Top of PROVIDED INFORMATION

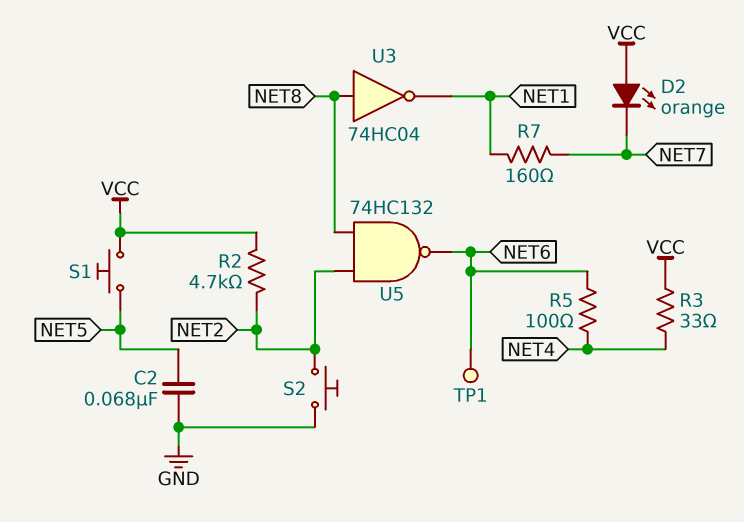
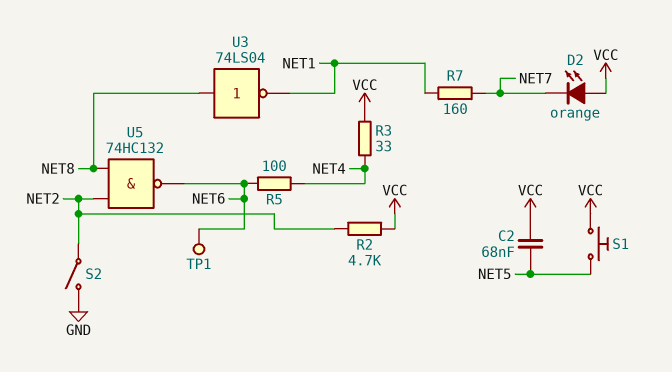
C2: 68nF (GND, NET5) -> 68nF (NET5, VCC)
S2: button (GND, NET2) -> switch (GND, NET2)
U3: NOT 74HC04 (in NET8, out NET1) -> NOT 74LS04 (in NET8, out NET1)

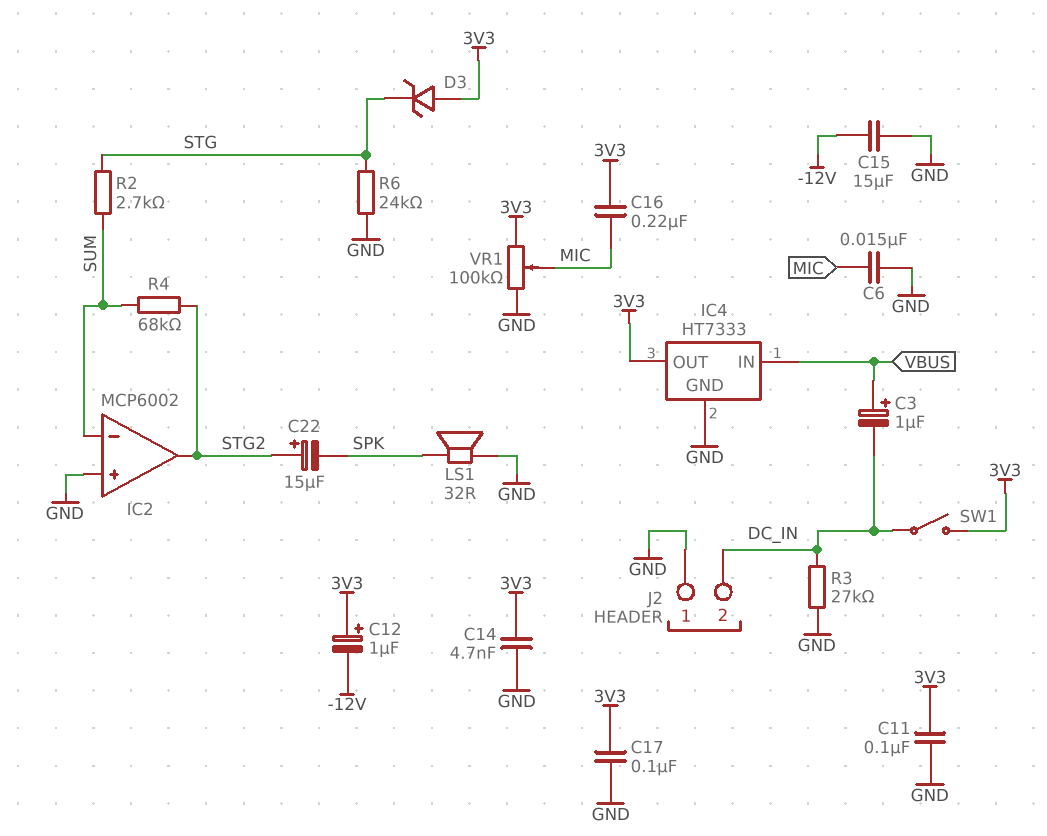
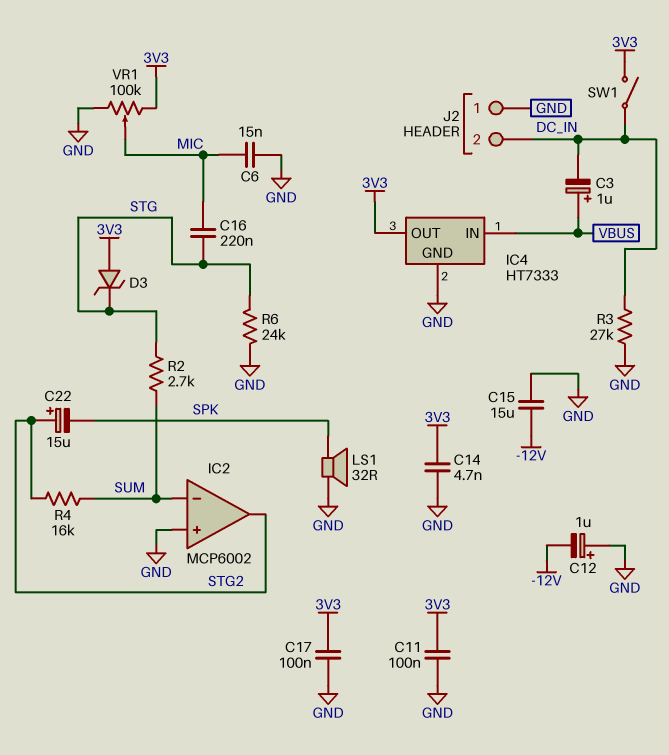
C12: 1uF (plus 3V3, minus -12V) -> 1uF (plus GND, minus -12V)
C16: 220nF (3V3, MIC) -> 220nF (MIC, STG)
R4: 68k (STG2, SUM) -> 16k (STG2, SUM)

Bottom of PROVIDED INFORMATION

AIM OF THE TASK: The copy you give must repeat each record character for character, but it must not include the pictures.

RESPONSE FOR THIS EXERCISE:
C2: 68nF (GND, NET5) -> 68nF (NET5, VCC)
S2: button (GND, NET2) -> switch (GND, NET2)
U3: NOT 74HC04 (in NET8, out NET1) -> NOT 74LS04 (in NET8, out NET1)

C12: 1uF (plus 3V3, minus -12V) -> 1uF (plus GND, minus -12V)
C16: 220nF (3V3, MIC) -> 220nF (MIC, STG)
R4: 68k (STG2, SUM) -> 16k (STG2, SUM)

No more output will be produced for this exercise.